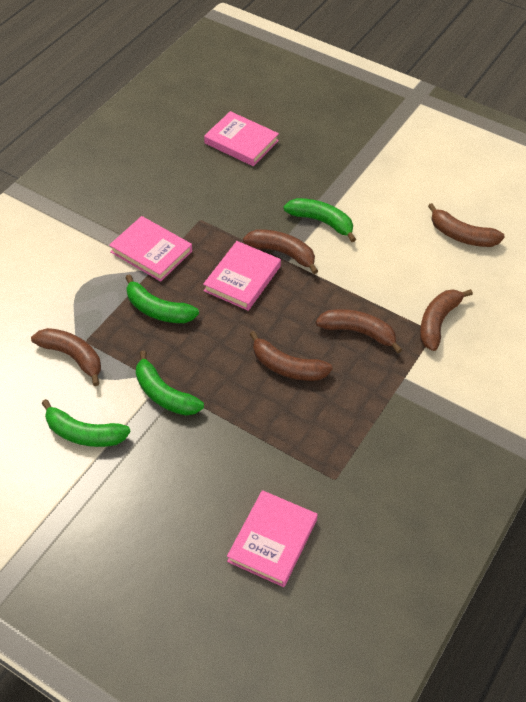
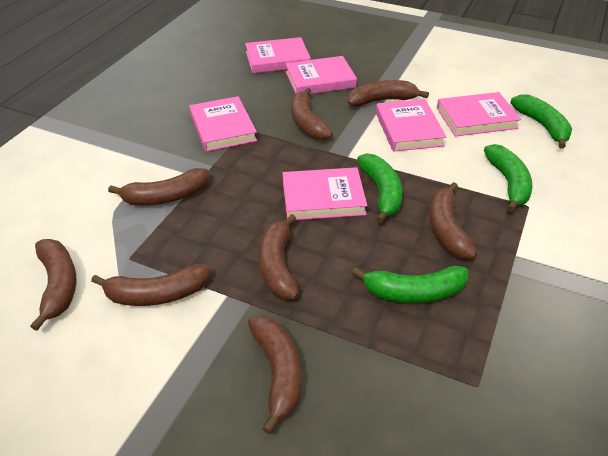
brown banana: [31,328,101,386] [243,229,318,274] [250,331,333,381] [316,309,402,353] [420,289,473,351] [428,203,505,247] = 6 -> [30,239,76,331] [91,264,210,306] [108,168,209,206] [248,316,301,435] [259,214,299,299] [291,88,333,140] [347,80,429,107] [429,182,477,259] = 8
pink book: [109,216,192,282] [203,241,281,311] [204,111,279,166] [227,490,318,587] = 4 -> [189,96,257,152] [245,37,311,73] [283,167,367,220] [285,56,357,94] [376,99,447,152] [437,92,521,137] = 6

+++

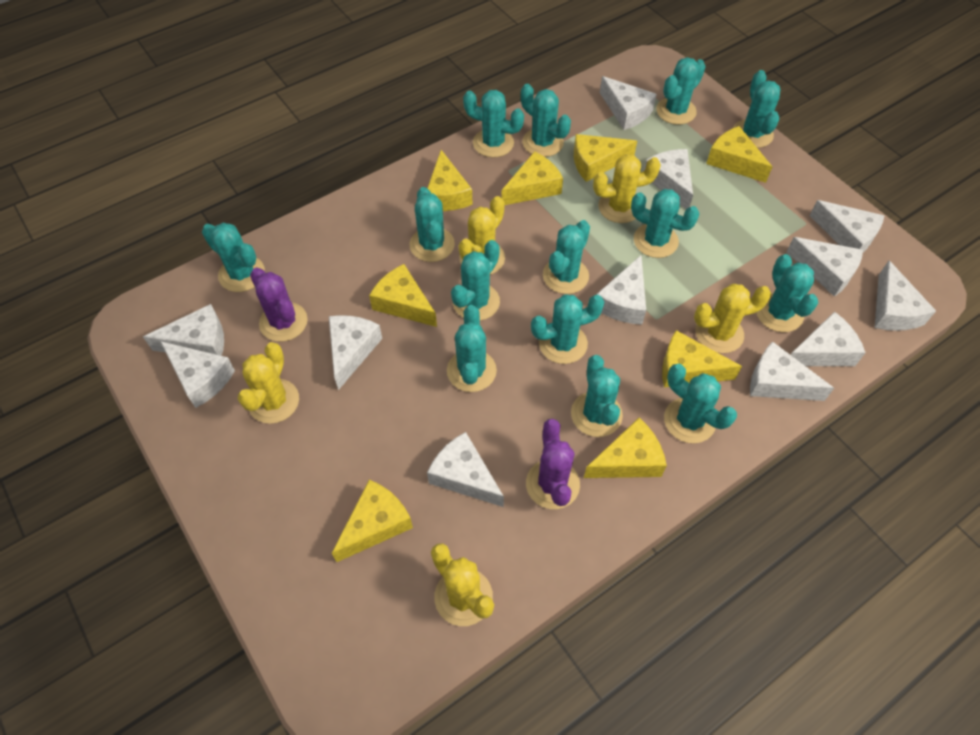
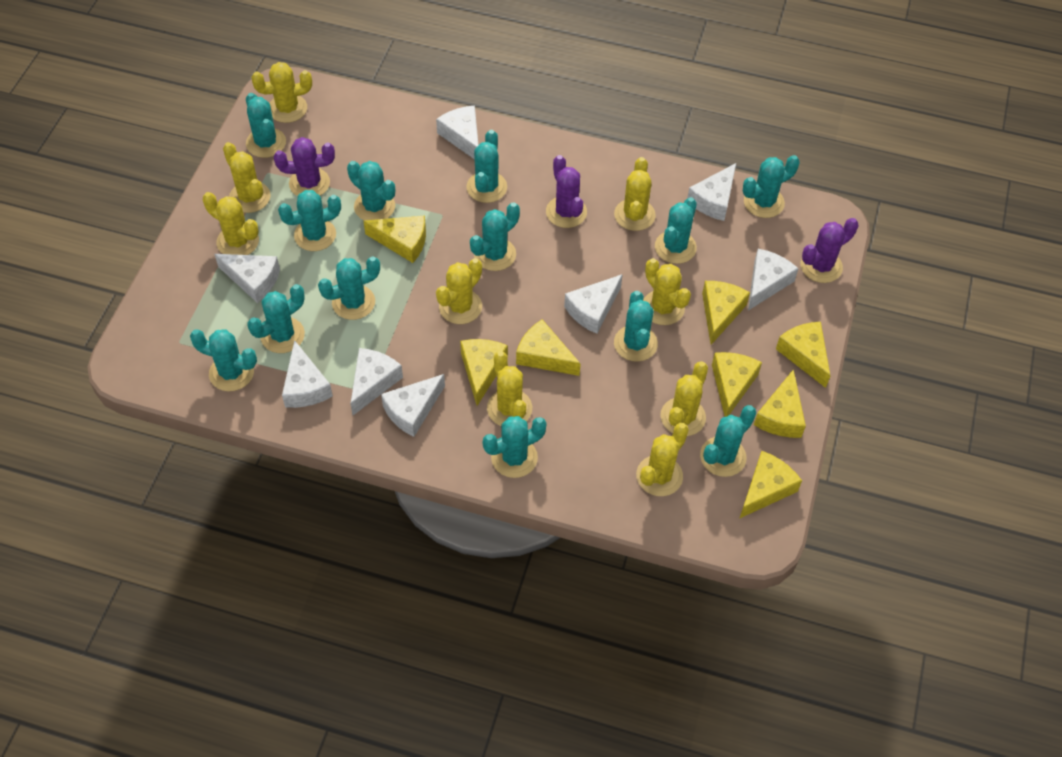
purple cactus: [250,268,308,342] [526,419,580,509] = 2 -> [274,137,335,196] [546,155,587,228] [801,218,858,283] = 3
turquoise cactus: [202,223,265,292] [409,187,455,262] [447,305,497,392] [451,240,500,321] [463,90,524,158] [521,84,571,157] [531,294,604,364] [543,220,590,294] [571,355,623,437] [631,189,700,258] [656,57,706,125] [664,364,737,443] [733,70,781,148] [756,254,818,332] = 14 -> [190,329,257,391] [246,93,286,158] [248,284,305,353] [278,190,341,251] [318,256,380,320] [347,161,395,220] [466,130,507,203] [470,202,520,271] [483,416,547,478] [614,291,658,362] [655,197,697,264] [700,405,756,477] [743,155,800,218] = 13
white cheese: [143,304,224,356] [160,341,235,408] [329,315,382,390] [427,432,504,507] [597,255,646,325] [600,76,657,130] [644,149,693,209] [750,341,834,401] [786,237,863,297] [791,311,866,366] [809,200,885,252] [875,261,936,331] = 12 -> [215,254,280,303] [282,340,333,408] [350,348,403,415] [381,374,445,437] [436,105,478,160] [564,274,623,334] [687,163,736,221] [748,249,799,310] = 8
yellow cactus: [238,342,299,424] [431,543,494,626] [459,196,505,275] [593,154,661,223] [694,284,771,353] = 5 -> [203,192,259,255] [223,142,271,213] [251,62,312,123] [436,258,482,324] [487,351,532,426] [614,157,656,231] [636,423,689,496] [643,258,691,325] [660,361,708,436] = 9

+++

Copy word for word the stretch of entries above from the line that has "purple cactus: [250,268,308,342]" through the line that has "turquoise cactus: [202,223,265,292]", both ends included, and nothing outside it.

purple cactus: [250,268,308,342] [526,419,580,509] = 2 -> [274,137,335,196] [546,155,587,228] [801,218,858,283] = 3
turquoise cactus: [202,223,265,292] [409,187,455,262] [447,305,497,392] [451,240,500,321] [463,90,524,158] [521,84,571,157] [531,294,604,364] [543,220,590,294] [571,355,623,437] [631,189,700,258] [656,57,706,125] [664,364,737,443] [733,70,781,148] [756,254,818,332] = 14 -> [190,329,257,391] [246,93,286,158] [248,284,305,353] [278,190,341,251] [318,256,380,320] [347,161,395,220] [466,130,507,203] [470,202,520,271] [483,416,547,478] [614,291,658,362] [655,197,697,264] [700,405,756,477] [743,155,800,218] = 13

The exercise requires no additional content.